• Your task: Once the pictures are removed, restate the data below word for word.

• Given information:

----------

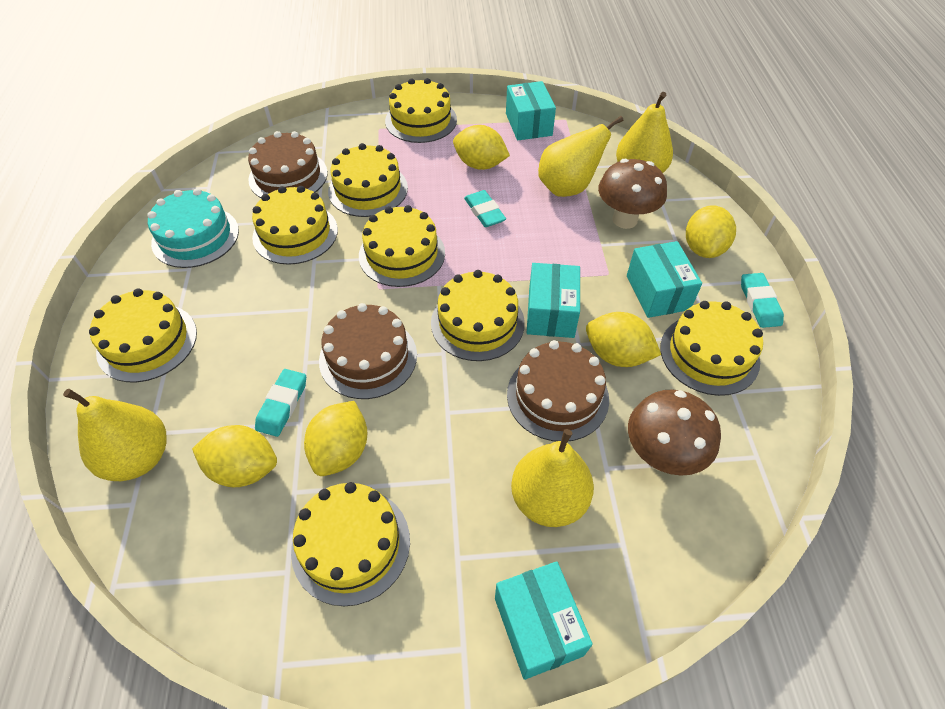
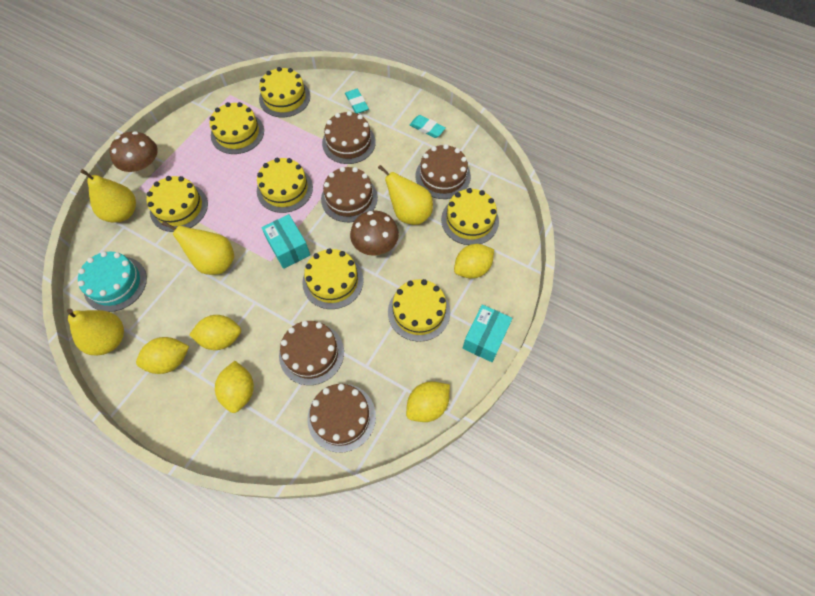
brown cake: 3 -> 5
turquoise box: 4 -> 2
turquoise eraser: 3 -> 2
yellow cake: 8 -> 7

----------

• Expected answer:
brown cake: 3 -> 5
turquoise box: 4 -> 2
turquoise eraser: 3 -> 2
yellow cake: 8 -> 7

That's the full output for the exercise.